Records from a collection
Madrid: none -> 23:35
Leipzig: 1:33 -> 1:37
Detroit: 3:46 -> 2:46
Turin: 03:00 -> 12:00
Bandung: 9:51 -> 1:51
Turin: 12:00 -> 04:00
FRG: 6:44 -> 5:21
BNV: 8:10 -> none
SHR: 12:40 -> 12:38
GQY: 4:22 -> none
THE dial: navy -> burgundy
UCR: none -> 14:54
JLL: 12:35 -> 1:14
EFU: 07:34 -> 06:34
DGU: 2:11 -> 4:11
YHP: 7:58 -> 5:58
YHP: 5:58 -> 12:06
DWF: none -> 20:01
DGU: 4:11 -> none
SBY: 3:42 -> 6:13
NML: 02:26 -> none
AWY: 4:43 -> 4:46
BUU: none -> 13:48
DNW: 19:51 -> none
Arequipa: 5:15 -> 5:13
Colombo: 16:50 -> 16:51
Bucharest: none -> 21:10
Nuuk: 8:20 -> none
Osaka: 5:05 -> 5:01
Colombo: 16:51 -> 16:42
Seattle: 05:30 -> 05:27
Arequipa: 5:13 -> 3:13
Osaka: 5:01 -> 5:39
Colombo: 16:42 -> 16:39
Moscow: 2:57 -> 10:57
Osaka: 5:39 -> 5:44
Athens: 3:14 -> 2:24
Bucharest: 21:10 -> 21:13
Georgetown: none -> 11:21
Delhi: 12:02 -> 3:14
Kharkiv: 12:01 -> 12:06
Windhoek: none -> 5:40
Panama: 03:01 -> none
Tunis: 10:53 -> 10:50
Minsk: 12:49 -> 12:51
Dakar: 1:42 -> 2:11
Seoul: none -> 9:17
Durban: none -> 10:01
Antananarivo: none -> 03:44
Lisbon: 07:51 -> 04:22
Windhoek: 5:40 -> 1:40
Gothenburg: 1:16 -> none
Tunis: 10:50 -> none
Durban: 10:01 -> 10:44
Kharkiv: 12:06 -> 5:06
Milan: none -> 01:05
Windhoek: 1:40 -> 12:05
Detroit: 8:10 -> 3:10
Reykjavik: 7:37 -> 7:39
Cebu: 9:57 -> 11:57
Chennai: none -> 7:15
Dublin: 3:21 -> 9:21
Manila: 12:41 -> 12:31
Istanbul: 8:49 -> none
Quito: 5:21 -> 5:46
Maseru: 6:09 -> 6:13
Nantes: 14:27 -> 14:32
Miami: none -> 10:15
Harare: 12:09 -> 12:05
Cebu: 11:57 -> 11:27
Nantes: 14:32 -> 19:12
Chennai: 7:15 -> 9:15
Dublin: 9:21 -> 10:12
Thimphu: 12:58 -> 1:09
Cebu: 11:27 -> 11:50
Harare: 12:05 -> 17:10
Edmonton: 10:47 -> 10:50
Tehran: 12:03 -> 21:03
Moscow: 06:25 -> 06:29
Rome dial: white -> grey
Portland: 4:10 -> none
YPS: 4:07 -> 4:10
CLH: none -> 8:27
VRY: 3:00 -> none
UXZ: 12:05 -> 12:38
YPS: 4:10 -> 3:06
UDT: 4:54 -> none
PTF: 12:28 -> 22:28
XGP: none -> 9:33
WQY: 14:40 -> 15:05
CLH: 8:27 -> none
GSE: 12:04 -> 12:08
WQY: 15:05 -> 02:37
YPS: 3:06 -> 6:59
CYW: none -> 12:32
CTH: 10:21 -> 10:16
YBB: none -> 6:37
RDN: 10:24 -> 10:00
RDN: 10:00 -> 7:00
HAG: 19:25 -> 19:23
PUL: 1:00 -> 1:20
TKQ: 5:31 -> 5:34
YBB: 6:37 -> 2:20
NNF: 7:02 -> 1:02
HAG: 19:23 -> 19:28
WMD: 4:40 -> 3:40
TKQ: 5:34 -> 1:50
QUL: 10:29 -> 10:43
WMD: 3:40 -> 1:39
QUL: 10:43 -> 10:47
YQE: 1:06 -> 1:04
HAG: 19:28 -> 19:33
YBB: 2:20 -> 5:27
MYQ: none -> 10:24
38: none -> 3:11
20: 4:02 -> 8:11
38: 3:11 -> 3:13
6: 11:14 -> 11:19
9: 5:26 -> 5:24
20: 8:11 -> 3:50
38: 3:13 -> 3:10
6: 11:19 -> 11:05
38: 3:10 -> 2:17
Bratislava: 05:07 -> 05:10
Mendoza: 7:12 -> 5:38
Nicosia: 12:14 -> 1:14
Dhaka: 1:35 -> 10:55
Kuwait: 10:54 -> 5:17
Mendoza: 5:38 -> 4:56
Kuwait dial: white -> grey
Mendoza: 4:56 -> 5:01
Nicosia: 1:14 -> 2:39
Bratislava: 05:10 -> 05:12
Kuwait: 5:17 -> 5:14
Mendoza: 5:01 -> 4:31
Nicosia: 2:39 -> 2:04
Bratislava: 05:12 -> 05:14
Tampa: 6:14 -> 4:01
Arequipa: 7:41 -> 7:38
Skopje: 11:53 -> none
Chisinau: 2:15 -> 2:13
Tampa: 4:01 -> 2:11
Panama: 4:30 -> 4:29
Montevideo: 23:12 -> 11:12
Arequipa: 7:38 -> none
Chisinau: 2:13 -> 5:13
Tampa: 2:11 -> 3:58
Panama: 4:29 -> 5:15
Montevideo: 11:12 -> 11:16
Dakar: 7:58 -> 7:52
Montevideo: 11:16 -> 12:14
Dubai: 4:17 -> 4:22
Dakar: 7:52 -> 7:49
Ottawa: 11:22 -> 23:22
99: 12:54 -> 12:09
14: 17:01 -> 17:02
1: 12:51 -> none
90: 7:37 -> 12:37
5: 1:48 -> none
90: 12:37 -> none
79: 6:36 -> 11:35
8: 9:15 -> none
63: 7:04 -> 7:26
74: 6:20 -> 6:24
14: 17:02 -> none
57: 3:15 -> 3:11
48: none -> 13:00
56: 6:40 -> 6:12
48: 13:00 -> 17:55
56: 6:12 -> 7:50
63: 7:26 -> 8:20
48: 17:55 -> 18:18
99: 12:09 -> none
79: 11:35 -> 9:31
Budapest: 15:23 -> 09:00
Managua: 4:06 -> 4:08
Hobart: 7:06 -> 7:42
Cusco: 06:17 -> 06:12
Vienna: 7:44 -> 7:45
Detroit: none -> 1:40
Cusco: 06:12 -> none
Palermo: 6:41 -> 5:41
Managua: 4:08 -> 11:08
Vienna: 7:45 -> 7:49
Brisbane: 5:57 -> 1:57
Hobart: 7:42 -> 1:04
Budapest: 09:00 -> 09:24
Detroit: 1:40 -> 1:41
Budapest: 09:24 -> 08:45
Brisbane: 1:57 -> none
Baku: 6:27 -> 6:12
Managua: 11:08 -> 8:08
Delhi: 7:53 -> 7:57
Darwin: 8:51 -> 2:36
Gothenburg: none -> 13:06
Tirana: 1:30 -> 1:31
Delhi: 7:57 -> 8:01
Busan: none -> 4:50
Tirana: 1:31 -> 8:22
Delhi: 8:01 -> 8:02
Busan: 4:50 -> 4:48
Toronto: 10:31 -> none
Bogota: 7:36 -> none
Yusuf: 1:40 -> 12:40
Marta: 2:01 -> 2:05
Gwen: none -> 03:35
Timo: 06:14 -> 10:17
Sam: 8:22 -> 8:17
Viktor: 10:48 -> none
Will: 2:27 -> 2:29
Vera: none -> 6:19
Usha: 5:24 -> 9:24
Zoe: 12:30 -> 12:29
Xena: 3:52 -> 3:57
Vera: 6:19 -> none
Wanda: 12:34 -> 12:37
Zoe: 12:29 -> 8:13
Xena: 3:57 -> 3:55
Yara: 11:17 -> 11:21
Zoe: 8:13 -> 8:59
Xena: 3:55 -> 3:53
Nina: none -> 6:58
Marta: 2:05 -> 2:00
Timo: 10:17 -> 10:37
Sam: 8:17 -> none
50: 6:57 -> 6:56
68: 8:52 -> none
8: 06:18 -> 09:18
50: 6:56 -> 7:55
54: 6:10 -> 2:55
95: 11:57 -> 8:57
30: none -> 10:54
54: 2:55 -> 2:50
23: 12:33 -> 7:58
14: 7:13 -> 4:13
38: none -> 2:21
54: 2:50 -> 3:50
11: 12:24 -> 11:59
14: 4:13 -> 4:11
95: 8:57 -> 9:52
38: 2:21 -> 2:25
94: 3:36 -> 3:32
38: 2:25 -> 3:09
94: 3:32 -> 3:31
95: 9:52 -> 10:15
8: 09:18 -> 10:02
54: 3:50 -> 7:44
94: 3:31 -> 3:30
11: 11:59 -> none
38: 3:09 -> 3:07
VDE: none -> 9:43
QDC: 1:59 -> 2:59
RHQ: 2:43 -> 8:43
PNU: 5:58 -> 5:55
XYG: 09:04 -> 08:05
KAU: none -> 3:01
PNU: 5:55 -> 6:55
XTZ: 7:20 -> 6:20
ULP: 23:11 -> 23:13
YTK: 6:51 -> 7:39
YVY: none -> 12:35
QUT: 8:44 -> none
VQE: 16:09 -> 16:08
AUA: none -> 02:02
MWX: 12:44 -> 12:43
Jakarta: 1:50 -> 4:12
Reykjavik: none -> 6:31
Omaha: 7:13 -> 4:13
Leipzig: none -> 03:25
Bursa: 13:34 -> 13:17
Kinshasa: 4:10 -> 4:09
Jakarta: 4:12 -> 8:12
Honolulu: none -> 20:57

To be done =>
Return every line in the records above that contains the word "Osaka", copying each one in full.

Solution below =>
Osaka: 5:05 -> 5:01
Osaka: 5:01 -> 5:39
Osaka: 5:39 -> 5:44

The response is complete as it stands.